→ **WHAT THE EXERCISE ASKS**:
The word "stacking" marks the lines to copy; find all of them in the entries below.

→ **RECORDS FOR PROCESSING**:
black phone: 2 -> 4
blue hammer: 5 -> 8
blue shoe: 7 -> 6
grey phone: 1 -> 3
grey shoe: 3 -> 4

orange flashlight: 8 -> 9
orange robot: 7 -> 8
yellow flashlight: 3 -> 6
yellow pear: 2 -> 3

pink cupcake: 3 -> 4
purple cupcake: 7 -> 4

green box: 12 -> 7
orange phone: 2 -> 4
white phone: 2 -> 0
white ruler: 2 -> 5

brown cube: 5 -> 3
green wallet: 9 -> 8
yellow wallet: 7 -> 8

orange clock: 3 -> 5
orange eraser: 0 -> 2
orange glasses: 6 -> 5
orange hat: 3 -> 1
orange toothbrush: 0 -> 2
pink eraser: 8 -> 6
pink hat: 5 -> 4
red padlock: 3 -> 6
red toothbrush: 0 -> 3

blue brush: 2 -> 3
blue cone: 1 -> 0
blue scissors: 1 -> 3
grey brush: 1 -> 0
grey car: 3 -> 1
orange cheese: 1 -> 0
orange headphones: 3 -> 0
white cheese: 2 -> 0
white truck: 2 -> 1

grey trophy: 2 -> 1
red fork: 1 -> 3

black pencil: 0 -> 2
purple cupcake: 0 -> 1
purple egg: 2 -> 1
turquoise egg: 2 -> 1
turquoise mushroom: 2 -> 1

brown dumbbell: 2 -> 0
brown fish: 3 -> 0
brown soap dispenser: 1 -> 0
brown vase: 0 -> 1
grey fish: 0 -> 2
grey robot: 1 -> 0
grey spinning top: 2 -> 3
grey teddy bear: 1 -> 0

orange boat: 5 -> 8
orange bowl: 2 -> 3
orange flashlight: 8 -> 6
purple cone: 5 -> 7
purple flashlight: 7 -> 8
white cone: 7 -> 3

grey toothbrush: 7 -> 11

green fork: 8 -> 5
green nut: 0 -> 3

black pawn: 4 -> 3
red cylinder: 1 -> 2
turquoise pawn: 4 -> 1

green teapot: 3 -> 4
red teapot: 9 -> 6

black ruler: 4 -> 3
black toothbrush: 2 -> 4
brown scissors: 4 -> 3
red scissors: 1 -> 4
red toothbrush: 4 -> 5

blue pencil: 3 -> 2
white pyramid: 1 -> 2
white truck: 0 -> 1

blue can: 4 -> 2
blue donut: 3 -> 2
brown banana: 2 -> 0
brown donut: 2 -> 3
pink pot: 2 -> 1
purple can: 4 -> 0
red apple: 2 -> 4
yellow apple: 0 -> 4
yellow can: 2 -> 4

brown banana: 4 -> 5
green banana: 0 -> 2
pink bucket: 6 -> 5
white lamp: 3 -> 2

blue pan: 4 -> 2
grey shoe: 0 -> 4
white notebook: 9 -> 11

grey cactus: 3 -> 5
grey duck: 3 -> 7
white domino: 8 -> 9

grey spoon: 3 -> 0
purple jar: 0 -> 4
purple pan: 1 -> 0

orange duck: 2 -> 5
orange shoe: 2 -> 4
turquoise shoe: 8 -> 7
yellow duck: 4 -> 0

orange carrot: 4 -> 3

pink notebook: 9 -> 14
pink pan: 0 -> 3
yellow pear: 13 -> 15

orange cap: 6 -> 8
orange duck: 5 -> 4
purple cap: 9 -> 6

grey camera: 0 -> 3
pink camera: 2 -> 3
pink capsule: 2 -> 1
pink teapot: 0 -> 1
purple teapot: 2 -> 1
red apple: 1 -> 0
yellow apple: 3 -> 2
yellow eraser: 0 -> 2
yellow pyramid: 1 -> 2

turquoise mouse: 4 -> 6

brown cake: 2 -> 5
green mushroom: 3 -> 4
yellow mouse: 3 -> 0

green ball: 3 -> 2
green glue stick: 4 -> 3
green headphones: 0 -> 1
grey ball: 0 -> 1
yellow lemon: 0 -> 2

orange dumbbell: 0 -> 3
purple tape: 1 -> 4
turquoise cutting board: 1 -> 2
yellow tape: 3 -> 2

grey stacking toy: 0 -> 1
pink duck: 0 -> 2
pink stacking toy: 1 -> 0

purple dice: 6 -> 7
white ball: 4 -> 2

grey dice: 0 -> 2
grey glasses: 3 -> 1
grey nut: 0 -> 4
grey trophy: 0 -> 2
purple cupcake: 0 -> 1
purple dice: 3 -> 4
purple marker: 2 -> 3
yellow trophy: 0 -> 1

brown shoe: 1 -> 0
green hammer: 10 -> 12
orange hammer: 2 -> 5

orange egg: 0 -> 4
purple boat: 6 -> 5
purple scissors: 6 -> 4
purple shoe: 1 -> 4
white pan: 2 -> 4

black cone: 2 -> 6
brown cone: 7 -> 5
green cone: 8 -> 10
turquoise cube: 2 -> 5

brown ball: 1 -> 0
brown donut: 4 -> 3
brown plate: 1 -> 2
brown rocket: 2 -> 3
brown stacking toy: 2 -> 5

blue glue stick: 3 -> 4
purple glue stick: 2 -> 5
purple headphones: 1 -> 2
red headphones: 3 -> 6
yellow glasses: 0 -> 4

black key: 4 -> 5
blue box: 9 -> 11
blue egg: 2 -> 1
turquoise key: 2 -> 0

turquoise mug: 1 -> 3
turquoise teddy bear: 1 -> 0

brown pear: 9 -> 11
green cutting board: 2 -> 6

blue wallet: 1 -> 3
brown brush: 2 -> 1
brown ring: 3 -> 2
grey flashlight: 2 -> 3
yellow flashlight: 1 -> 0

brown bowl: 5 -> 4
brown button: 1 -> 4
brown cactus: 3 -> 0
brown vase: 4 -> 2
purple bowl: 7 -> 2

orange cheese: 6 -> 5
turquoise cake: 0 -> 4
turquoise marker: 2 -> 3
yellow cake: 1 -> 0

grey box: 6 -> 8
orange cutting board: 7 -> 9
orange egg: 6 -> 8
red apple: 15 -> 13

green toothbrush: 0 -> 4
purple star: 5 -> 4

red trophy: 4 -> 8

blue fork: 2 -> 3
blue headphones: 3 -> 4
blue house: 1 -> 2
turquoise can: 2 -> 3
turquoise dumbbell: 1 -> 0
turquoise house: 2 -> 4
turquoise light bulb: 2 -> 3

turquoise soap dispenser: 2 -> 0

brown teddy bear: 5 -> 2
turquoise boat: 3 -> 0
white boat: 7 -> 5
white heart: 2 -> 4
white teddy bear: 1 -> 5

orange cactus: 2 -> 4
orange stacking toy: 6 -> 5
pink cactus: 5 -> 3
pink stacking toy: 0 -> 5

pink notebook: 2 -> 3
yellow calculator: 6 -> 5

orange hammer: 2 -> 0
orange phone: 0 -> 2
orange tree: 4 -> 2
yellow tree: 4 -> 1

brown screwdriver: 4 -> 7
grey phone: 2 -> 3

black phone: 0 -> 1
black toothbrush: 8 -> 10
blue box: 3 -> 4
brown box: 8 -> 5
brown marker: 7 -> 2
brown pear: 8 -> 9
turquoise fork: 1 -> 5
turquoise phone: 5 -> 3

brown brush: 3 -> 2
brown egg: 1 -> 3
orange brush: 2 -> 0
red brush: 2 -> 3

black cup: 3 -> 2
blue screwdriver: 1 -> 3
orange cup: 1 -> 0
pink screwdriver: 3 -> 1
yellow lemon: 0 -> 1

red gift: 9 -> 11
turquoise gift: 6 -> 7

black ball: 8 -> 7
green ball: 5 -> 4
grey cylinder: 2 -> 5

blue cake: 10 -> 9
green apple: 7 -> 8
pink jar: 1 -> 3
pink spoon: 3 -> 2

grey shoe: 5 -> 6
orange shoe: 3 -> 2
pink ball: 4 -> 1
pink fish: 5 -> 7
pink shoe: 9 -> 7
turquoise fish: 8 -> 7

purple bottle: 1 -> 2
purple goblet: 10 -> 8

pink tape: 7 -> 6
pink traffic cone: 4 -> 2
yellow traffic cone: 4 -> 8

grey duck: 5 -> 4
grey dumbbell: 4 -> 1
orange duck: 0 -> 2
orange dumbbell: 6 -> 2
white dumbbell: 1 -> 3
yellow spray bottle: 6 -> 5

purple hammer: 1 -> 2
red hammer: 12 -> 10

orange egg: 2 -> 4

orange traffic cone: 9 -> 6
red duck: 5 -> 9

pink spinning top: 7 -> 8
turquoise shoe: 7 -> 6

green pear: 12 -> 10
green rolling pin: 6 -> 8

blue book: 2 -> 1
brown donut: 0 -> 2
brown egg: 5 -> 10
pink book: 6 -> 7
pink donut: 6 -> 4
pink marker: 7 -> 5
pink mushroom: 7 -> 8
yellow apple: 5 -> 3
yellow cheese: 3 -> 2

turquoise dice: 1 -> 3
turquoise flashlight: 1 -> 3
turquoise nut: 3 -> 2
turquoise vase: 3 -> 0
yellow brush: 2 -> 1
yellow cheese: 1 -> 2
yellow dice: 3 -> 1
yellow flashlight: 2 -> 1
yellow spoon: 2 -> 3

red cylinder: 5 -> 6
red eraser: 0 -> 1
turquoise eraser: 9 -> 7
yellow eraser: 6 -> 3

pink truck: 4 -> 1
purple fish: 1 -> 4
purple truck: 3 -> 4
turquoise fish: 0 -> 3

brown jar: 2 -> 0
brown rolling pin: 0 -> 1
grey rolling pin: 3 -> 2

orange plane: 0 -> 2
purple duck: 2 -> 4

→ **EXERCISE OUTPUT**:
grey stacking toy: 0 -> 1
pink stacking toy: 1 -> 0
brown stacking toy: 2 -> 5
orange stacking toy: 6 -> 5
pink stacking toy: 0 -> 5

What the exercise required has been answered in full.